[Opening MATERIAL SHOWN section]

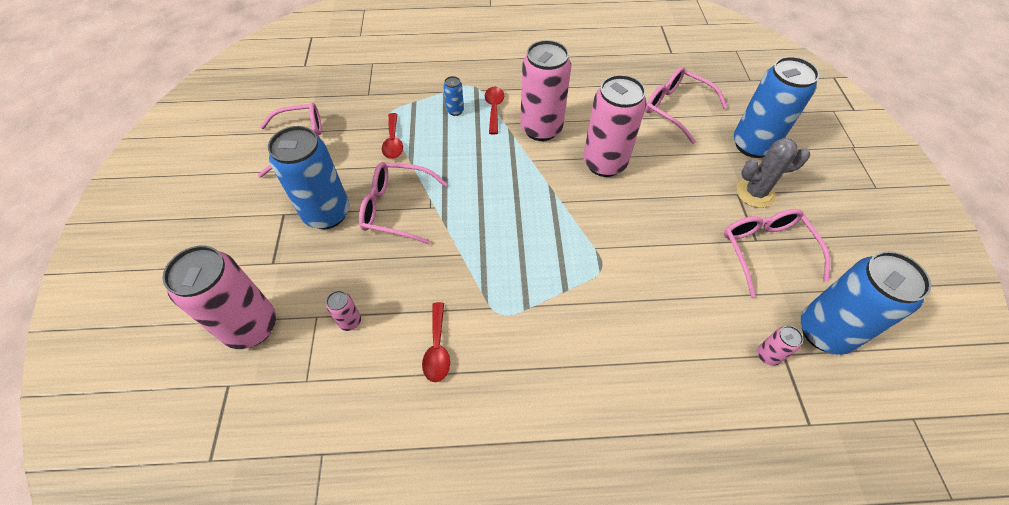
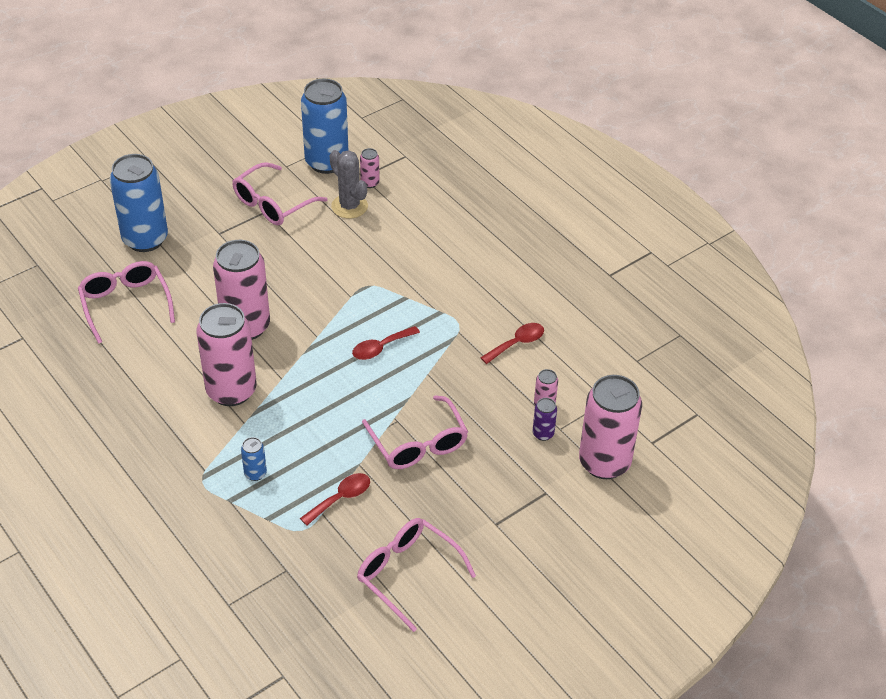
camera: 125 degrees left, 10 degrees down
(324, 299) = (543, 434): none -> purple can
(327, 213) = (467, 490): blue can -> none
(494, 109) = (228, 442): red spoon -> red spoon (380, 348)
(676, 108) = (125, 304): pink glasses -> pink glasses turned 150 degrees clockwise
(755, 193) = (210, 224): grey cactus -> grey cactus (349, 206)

[Closing MATERIAL SHOWN section]

▶ _TASK BRIEF_:
What the reply must contain is an exact transcription of the data above and none of its pictures.

▶ _TASK RESULT_:
camera: 125 degrees left, 10 degrees down
(324, 299) = (543, 434): none -> purple can
(327, 213) = (467, 490): blue can -> none
(494, 109) = (228, 442): red spoon -> red spoon (380, 348)
(676, 108) = (125, 304): pink glasses -> pink glasses turned 150 degrees clockwise
(755, 193) = (210, 224): grey cactus -> grey cactus (349, 206)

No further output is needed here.